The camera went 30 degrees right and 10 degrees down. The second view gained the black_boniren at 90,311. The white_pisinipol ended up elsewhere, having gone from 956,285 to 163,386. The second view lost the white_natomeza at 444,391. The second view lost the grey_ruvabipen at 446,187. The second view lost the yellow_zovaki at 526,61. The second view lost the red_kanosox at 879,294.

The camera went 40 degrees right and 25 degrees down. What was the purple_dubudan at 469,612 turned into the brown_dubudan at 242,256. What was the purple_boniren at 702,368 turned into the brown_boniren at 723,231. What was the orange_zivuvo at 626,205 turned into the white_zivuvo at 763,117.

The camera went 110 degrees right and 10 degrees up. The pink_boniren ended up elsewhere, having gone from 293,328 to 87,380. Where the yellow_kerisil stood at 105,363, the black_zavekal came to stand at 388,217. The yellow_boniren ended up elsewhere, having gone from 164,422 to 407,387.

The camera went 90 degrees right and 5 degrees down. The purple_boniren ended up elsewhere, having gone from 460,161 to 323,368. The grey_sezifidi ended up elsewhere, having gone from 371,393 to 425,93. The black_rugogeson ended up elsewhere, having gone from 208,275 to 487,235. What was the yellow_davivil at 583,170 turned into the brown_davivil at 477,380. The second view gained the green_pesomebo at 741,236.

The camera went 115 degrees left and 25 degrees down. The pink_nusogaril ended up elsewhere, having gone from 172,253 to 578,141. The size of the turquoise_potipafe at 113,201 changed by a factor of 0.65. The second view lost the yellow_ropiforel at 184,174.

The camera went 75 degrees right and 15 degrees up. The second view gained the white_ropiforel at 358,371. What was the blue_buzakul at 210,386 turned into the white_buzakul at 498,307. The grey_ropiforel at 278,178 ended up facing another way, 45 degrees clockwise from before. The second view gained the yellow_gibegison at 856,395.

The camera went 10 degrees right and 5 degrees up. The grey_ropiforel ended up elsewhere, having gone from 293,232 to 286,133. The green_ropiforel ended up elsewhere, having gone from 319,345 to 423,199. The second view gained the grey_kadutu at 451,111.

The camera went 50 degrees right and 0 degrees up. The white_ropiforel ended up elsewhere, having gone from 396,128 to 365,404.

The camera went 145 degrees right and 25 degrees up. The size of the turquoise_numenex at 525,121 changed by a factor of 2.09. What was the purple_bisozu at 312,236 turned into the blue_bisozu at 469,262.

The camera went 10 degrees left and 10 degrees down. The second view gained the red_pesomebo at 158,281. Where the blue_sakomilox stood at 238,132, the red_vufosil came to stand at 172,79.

--------------------

| WORK TASK |
Using the listing above, please repeat every entry exactly.

| OUTPUT OF THE TASK |
The camera went 30 degrees right and 10 degrees down. The second view gained the black_boniren at 90,311. The white_pisinipol ended up elsewhere, having gone from 956,285 to 163,386. The second view lost the white_natomeza at 444,391. The second view lost the grey_ruvabipen at 446,187. The second view lost the yellow_zovaki at 526,61. The second view lost the red_kanosox at 879,294.

The camera went 40 degrees right and 25 degrees down. What was the purple_dubudan at 469,612 turned into the brown_dubudan at 242,256. What was the purple_boniren at 702,368 turned into the brown_boniren at 723,231. What was the orange_zivuvo at 626,205 turned into the white_zivuvo at 763,117.

The camera went 110 degrees right and 10 degrees up. The pink_boniren ended up elsewhere, having gone from 293,328 to 87,380. Where the yellow_kerisil stood at 105,363, the black_zavekal came to stand at 388,217. The yellow_boniren ended up elsewhere, having gone from 164,422 to 407,387.

The camera went 90 degrees right and 5 degrees down. The purple_boniren ended up elsewhere, having gone from 460,161 to 323,368. The grey_sezifidi ended up elsewhere, having gone from 371,393 to 425,93. The black_rugogeson ended up elsewhere, having gone from 208,275 to 487,235. What was the yellow_davivil at 583,170 turned into the brown_davivil at 477,380. The second view gained the green_pesomebo at 741,236.

The camera went 115 degrees left and 25 degrees down. The pink_nusogaril ended up elsewhere, having gone from 172,253 to 578,141. The size of the turquoise_potipafe at 113,201 changed by a factor of 0.65. The second view lost the yellow_ropiforel at 184,174.

The camera went 75 degrees right and 15 degrees up. The second view gained the white_ropiforel at 358,371. What was the blue_buzakul at 210,386 turned into the white_buzakul at 498,307. The grey_ropiforel at 278,178 ended up facing another way, 45 degrees clockwise from before. The second view gained the yellow_gibegison at 856,395.

The camera went 10 degrees right and 5 degrees up. The grey_ropiforel ended up elsewhere, having gone from 293,232 to 286,133. The green_ropiforel ended up elsewhere, having gone from 319,345 to 423,199. The second view gained the grey_kadutu at 451,111.

The camera went 50 degrees right and 0 degrees up. The white_ropiforel ended up elsewhere, having gone from 396,128 to 365,404.

The camera went 145 degrees right and 25 degrees up. The size of the turquoise_numenex at 525,121 changed by a factor of 2.09. What was the purple_bisozu at 312,236 turned into the blue_bisozu at 469,262.

The camera went 10 degrees left and 10 degrees down. The second view gained the red_pesomebo at 158,281. Where the blue_sakomilox stood at 238,132, the red_vufosil came to stand at 172,79.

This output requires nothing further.